Building instance correspondences
[Start of Attachment]
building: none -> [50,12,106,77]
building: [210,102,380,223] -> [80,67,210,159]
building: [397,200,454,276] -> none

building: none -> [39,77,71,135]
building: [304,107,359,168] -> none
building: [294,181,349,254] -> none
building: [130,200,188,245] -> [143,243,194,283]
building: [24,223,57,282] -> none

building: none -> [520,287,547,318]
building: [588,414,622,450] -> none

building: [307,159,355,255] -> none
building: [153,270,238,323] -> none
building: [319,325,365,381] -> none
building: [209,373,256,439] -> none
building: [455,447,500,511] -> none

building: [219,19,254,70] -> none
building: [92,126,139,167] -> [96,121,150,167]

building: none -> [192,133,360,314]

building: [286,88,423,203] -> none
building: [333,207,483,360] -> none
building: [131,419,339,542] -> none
[End of Attachment]
[Start of Attachment]
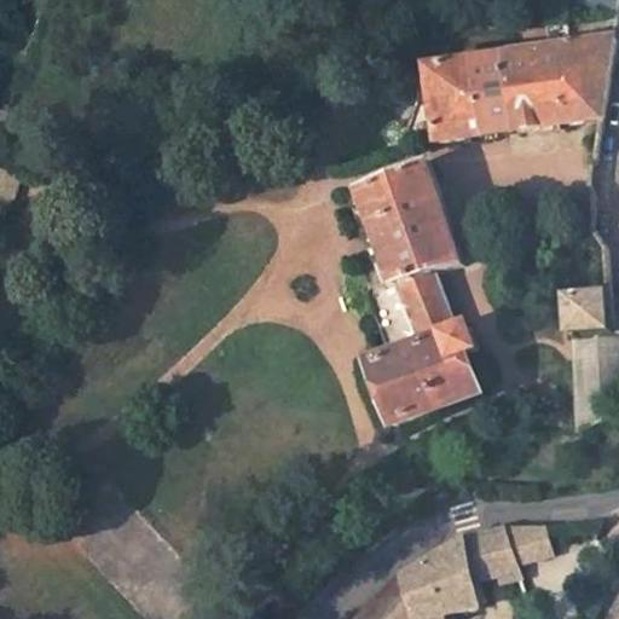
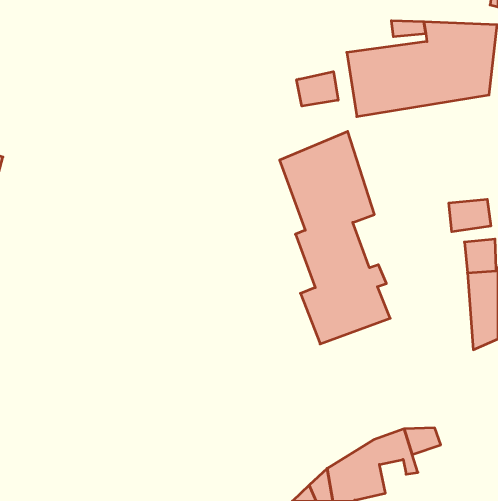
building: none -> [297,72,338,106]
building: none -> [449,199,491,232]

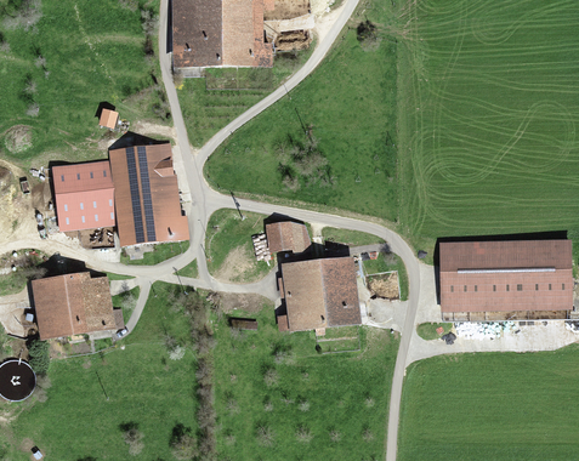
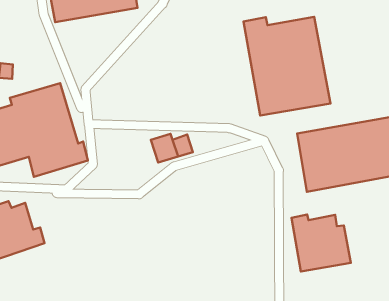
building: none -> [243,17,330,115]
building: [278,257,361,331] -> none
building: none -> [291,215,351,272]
[End of Attachment]
[Start of Attachment]
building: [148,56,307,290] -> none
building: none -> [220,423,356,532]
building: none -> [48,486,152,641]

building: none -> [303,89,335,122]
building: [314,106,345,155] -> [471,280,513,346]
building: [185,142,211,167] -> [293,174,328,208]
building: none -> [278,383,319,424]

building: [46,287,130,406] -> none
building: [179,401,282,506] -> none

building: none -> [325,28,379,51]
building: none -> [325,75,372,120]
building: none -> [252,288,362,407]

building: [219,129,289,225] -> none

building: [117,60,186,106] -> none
[End of Attachment]
Exercise directions >>
From the entries above, write out only the lines starting at the line that holds "building: [588,414,622,450] -> none" and ending at the line that holds "building: [333,207,483,360] -> none", keeping both and matching them exactly.

Result of the exercise >>
building: [588,414,622,450] -> none

building: [307,159,355,255] -> none
building: [153,270,238,323] -> none
building: [319,325,365,381] -> none
building: [209,373,256,439] -> none
building: [455,447,500,511] -> none

building: [219,19,254,70] -> none
building: [92,126,139,167] -> [96,121,150,167]

building: none -> [192,133,360,314]

building: [286,88,423,203] -> none
building: [333,207,483,360] -> none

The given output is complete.